#### Source information

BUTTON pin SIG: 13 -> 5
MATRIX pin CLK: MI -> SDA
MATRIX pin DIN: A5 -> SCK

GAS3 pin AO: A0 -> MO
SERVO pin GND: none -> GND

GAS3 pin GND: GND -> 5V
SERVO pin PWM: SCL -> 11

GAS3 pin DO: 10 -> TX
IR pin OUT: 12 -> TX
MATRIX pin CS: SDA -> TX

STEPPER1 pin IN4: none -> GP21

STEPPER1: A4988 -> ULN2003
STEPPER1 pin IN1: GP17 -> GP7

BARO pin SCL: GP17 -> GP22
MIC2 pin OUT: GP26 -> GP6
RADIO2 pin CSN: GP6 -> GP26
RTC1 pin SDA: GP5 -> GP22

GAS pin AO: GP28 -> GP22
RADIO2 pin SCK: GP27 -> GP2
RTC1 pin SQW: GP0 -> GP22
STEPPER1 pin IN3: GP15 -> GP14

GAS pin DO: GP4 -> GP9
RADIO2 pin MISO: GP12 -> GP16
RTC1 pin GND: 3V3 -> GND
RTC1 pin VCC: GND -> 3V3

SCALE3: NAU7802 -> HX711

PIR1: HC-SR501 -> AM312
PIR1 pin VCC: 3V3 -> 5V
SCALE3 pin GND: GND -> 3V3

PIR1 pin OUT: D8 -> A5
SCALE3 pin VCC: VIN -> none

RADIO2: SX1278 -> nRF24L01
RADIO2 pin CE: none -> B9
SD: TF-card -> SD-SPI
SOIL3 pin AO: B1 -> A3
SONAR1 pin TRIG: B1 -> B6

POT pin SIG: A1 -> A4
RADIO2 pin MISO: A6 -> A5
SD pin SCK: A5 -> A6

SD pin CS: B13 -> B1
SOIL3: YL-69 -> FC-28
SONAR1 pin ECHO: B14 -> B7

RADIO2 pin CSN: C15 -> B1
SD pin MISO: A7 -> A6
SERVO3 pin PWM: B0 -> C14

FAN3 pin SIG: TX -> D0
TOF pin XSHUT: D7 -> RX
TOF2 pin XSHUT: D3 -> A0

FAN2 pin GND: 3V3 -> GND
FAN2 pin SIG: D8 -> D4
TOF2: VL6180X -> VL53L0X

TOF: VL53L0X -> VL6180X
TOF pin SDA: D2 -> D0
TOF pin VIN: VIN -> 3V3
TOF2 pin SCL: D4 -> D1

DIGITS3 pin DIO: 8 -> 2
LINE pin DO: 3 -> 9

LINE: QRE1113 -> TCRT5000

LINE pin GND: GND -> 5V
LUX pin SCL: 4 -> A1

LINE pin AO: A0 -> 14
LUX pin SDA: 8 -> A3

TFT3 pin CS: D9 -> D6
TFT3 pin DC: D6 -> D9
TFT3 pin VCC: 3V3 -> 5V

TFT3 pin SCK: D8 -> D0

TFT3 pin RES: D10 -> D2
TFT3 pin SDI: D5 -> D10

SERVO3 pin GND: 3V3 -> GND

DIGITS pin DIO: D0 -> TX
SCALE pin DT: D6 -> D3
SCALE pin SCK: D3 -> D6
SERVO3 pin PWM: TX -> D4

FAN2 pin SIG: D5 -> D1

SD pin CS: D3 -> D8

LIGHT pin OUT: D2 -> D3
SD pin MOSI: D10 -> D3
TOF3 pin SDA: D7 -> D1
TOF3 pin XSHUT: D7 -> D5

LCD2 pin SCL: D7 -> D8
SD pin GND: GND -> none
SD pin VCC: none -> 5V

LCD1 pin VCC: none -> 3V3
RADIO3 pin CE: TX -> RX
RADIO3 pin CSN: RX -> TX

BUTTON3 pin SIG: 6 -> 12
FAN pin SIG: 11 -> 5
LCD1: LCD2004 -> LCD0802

########

Transcribe the lines from the first line of the records through the line that contains "DIGITS pin DIO: D0 -> TX", both included, and add nothing else.

→ Task response
BUTTON pin SIG: 13 -> 5
MATRIX pin CLK: MI -> SDA
MATRIX pin DIN: A5 -> SCK

GAS3 pin AO: A0 -> MO
SERVO pin GND: none -> GND

GAS3 pin GND: GND -> 5V
SERVO pin PWM: SCL -> 11

GAS3 pin DO: 10 -> TX
IR pin OUT: 12 -> TX
MATRIX pin CS: SDA -> TX

STEPPER1 pin IN4: none -> GP21

STEPPER1: A4988 -> ULN2003
STEPPER1 pin IN1: GP17 -> GP7

BARO pin SCL: GP17 -> GP22
MIC2 pin OUT: GP26 -> GP6
RADIO2 pin CSN: GP6 -> GP26
RTC1 pin SDA: GP5 -> GP22

GAS pin AO: GP28 -> GP22
RADIO2 pin SCK: GP27 -> GP2
RTC1 pin SQW: GP0 -> GP22
STEPPER1 pin IN3: GP15 -> GP14

GAS pin DO: GP4 -> GP9
RADIO2 pin MISO: GP12 -> GP16
RTC1 pin GND: 3V3 -> GND
RTC1 pin VCC: GND -> 3V3

SCALE3: NAU7802 -> HX711

PIR1: HC-SR501 -> AM312
PIR1 pin VCC: 3V3 -> 5V
SCALE3 pin GND: GND -> 3V3

PIR1 pin OUT: D8 -> A5
SCALE3 pin VCC: VIN -> none

RADIO2: SX1278 -> nRF24L01
RADIO2 pin CE: none -> B9
SD: TF-card -> SD-SPI
SOIL3 pin AO: B1 -> A3
SONAR1 pin TRIG: B1 -> B6

POT pin SIG: A1 -> A4
RADIO2 pin MISO: A6 -> A5
SD pin SCK: A5 -> A6

SD pin CS: B13 -> B1
SOIL3: YL-69 -> FC-28
SONAR1 pin ECHO: B14 -> B7

RADIO2 pin CSN: C15 -> B1
SD pin MISO: A7 -> A6
SERVO3 pin PWM: B0 -> C14

FAN3 pin SIG: TX -> D0
TOF pin XSHUT: D7 -> RX
TOF2 pin XSHUT: D3 -> A0

FAN2 pin GND: 3V3 -> GND
FAN2 pin SIG: D8 -> D4
TOF2: VL6180X -> VL53L0X

TOF: VL53L0X -> VL6180X
TOF pin SDA: D2 -> D0
TOF pin VIN: VIN -> 3V3
TOF2 pin SCL: D4 -> D1

DIGITS3 pin DIO: 8 -> 2
LINE pin DO: 3 -> 9

LINE: QRE1113 -> TCRT5000

LINE pin GND: GND -> 5V
LUX pin SCL: 4 -> A1

LINE pin AO: A0 -> 14
LUX pin SDA: 8 -> A3

TFT3 pin CS: D9 -> D6
TFT3 pin DC: D6 -> D9
TFT3 pin VCC: 3V3 -> 5V

TFT3 pin SCK: D8 -> D0

TFT3 pin RES: D10 -> D2
TFT3 pin SDI: D5 -> D10

SERVO3 pin GND: 3V3 -> GND

DIGITS pin DIO: D0 -> TX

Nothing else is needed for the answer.